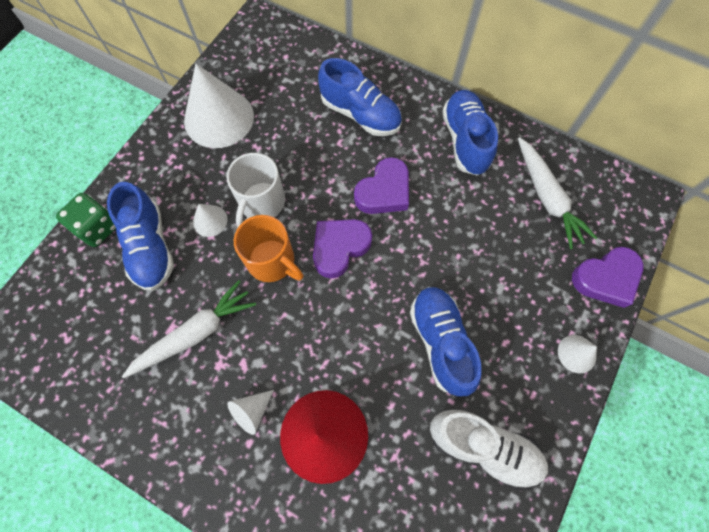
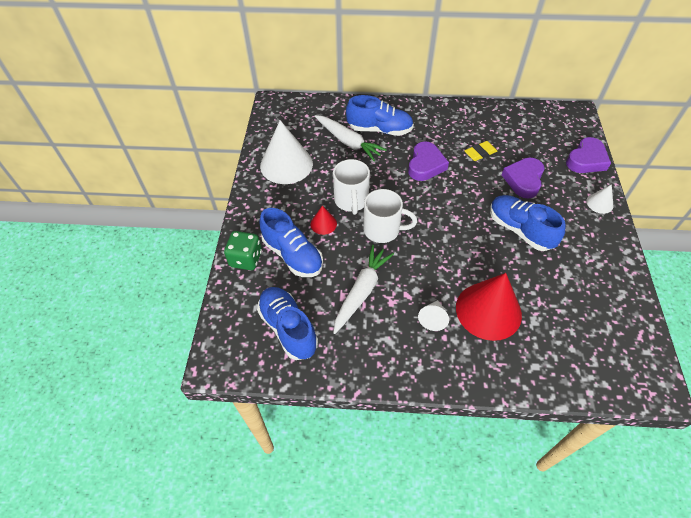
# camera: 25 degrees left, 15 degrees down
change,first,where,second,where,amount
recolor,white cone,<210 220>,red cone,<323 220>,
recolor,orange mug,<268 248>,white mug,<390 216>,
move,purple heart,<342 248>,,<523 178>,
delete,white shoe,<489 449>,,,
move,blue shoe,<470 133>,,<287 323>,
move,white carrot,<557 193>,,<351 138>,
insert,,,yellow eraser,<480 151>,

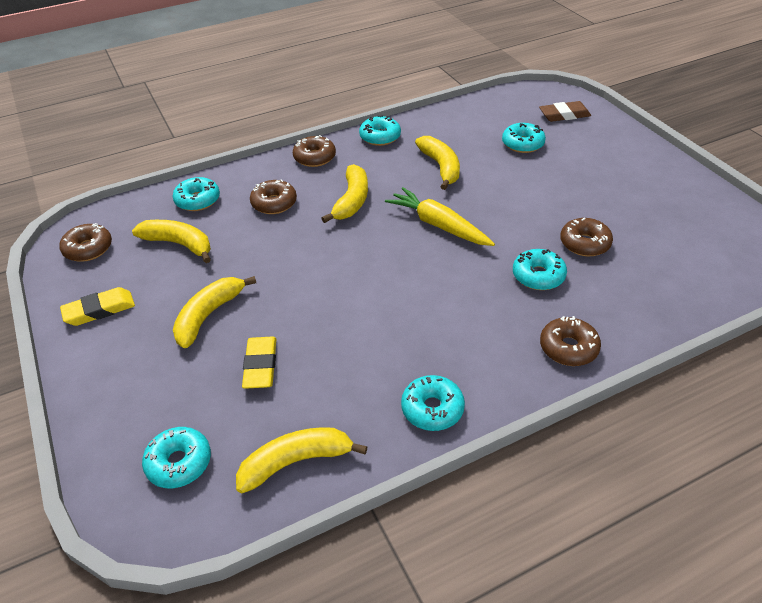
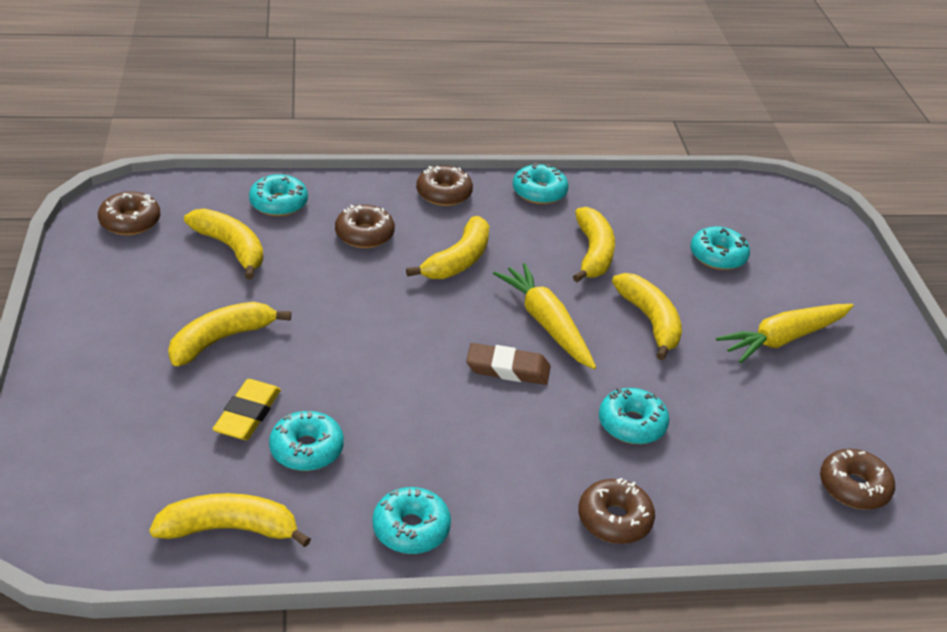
# camera: 15 degrees right, 5 degrees down
change,first,where,second,where,amount
delete,yellow eraser,<97 306>,,,
move,turquoise donut,<176 457>,,<306 441>,
move,brown eraser,<565 111>,,<508 364>,
move,brown donut,<586 237>,,<857 479>,
insert,,,yellow banana,<647 316>,
insert,,,yellow carrot,<785 333>,

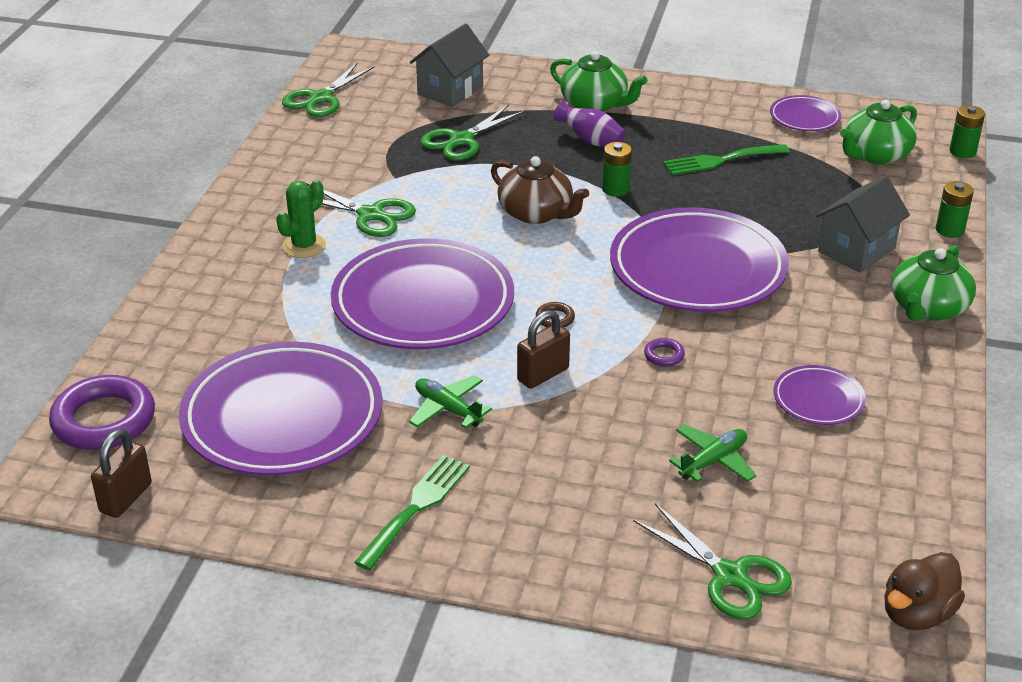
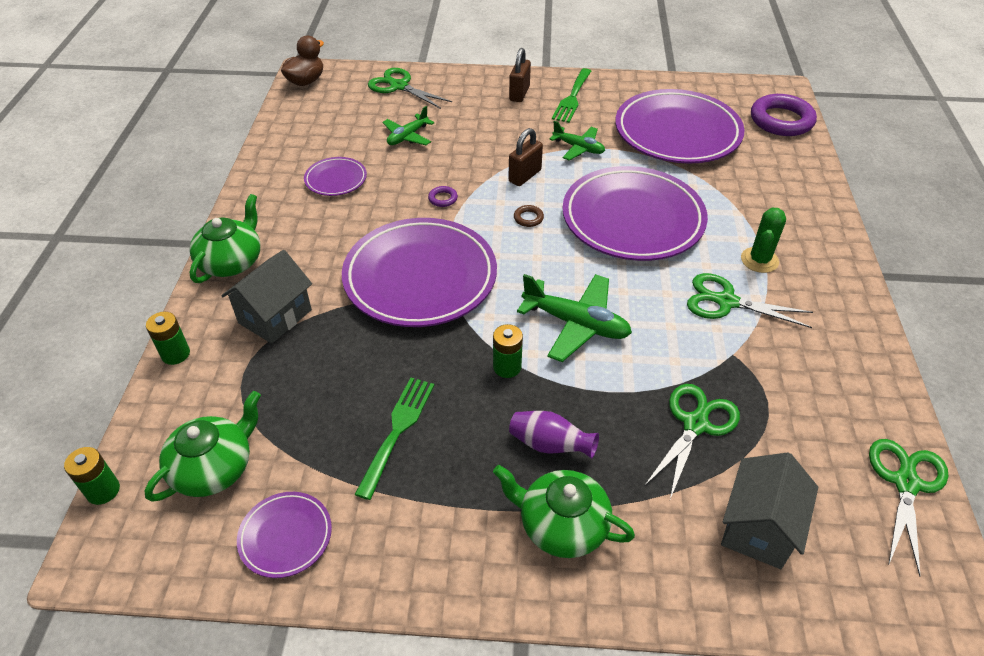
# camera: 170 degrees right, 10 degrees up
change,first,where,second,where,amount
move,brown padlock,<121 473>,,<520 75>,
replace,brown teapot,<540 190>,green plane,<574 318>,
rotate,green fork,<726 159>,,<395 439>,45 degrees counterclockwise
---
> **Your assignment**
A single number is asked for: how many lines in the entries above hold the string "carrot".

> **Completed task**
2